Task details: Exactly reproduce the lines from the one holding "cyan star: (37, 91) -> (34, 97), moved" through the final line of the listing below, with both ends included and nothing else.
▬▬▬▬▬▬▬▬▬▬
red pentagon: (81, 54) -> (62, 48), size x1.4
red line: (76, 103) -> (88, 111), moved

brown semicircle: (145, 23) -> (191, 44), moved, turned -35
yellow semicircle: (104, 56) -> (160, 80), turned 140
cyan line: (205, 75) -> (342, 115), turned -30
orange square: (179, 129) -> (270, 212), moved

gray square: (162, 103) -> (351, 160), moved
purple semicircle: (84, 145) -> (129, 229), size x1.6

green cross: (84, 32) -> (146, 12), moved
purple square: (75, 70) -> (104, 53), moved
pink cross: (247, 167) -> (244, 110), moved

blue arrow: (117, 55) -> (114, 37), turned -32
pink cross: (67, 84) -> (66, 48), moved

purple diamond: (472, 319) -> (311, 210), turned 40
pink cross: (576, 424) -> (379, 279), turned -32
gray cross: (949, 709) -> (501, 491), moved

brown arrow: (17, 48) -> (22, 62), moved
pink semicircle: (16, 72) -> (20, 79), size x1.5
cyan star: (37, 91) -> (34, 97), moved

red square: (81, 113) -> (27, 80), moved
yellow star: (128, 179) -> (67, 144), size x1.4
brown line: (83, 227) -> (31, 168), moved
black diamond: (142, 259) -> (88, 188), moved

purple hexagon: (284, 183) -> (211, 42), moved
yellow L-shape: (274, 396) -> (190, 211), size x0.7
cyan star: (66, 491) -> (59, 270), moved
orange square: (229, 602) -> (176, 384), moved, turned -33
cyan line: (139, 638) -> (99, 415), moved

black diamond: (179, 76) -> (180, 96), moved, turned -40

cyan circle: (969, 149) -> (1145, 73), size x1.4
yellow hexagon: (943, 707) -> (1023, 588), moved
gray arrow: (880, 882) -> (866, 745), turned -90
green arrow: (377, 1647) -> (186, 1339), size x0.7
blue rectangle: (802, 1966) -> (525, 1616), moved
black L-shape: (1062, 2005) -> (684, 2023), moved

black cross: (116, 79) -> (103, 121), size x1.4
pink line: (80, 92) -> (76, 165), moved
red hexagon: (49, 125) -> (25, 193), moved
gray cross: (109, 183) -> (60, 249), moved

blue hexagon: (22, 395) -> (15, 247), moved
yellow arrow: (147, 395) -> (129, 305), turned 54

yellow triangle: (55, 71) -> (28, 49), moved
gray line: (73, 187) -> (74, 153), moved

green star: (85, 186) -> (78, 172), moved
▬▬▬▬▬▬▬▬▬▬
Written answer:
cyan star: (37, 91) -> (34, 97), moved

red square: (81, 113) -> (27, 80), moved
yellow star: (128, 179) -> (67, 144), size x1.4
brown line: (83, 227) -> (31, 168), moved
black diamond: (142, 259) -> (88, 188), moved

purple hexagon: (284, 183) -> (211, 42), moved
yellow L-shape: (274, 396) -> (190, 211), size x0.7
cyan star: (66, 491) -> (59, 270), moved
orange square: (229, 602) -> (176, 384), moved, turned -33
cyan line: (139, 638) -> (99, 415), moved

black diamond: (179, 76) -> (180, 96), moved, turned -40

cyan circle: (969, 149) -> (1145, 73), size x1.4
yellow hexagon: (943, 707) -> (1023, 588), moved
gray arrow: (880, 882) -> (866, 745), turned -90
green arrow: (377, 1647) -> (186, 1339), size x0.7
blue rectangle: (802, 1966) -> (525, 1616), moved
black L-shape: (1062, 2005) -> (684, 2023), moved

black cross: (116, 79) -> (103, 121), size x1.4
pink line: (80, 92) -> (76, 165), moved
red hexagon: (49, 125) -> (25, 193), moved
gray cross: (109, 183) -> (60, 249), moved

blue hexagon: (22, 395) -> (15, 247), moved
yellow arrow: (147, 395) -> (129, 305), turned 54

yellow triangle: (55, 71) -> (28, 49), moved
gray line: (73, 187) -> (74, 153), moved

green star: (85, 186) -> (78, 172), moved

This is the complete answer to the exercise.